### WHAT YOU ARE ASKED TO DO
Pull out every line of the data below that contains the string "rotated". Case counts.

### Dataset rows
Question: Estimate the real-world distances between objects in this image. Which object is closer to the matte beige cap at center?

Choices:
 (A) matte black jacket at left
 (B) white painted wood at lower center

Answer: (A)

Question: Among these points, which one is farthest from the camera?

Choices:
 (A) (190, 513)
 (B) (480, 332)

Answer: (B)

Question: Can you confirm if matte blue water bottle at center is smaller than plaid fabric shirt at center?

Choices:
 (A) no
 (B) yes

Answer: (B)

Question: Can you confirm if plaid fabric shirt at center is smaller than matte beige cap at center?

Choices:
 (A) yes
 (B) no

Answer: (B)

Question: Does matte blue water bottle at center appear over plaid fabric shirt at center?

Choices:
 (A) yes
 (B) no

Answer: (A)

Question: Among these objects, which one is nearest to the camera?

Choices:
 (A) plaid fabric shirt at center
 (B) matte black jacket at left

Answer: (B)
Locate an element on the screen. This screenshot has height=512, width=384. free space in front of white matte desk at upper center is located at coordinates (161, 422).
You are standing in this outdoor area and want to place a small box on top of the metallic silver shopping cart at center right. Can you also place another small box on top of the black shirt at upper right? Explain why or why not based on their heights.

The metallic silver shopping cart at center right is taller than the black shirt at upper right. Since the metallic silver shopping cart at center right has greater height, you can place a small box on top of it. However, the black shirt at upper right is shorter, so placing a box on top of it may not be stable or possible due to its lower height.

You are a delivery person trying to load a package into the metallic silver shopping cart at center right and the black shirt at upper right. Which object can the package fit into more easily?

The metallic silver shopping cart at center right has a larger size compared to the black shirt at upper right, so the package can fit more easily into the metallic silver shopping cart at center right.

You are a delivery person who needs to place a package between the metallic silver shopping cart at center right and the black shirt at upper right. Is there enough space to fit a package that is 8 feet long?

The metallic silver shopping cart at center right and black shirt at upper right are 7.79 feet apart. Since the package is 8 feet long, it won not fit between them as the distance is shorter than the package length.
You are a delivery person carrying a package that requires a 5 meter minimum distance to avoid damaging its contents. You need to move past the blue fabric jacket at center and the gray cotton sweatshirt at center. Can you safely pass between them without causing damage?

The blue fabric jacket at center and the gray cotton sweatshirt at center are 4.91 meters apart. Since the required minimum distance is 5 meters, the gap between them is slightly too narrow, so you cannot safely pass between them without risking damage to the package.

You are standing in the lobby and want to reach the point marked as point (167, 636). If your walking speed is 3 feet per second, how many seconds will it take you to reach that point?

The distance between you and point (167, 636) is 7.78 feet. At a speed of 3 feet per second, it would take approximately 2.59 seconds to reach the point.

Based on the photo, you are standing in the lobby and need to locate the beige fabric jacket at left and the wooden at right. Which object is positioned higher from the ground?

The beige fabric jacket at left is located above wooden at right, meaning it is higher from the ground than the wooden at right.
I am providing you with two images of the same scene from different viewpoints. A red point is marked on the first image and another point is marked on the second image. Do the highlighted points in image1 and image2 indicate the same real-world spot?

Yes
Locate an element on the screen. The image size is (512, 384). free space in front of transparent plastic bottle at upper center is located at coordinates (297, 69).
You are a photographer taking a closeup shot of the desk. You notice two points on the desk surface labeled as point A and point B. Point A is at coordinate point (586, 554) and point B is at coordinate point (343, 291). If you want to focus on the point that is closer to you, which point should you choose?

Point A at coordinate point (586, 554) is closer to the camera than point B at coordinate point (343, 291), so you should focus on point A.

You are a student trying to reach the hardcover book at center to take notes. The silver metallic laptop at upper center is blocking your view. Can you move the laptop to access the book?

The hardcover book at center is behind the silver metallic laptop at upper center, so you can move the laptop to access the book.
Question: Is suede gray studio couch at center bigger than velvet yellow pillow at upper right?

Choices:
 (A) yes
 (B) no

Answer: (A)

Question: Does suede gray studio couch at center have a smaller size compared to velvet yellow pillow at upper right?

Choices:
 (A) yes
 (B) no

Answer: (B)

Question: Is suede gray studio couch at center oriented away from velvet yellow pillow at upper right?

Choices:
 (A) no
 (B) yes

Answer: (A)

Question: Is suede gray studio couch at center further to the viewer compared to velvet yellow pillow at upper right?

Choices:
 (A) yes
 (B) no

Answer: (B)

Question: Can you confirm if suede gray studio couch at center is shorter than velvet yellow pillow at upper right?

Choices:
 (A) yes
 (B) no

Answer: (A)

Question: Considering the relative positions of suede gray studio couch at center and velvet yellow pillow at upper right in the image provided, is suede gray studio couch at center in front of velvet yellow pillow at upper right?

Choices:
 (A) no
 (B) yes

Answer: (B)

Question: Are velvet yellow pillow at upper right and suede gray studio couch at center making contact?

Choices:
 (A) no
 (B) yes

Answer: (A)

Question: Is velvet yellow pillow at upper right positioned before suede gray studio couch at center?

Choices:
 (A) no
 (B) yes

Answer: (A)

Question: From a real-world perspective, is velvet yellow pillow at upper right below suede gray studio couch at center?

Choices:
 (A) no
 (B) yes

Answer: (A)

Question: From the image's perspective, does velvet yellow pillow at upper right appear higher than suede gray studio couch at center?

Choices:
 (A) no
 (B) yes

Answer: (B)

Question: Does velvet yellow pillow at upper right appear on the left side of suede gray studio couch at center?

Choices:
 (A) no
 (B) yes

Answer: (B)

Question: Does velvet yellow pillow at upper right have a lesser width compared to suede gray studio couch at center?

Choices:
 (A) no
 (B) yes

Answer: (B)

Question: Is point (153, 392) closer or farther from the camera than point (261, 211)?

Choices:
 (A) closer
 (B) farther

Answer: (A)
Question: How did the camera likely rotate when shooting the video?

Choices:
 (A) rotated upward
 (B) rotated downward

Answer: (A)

### RESULT
 (A) rotated upward
 (B) rotated downward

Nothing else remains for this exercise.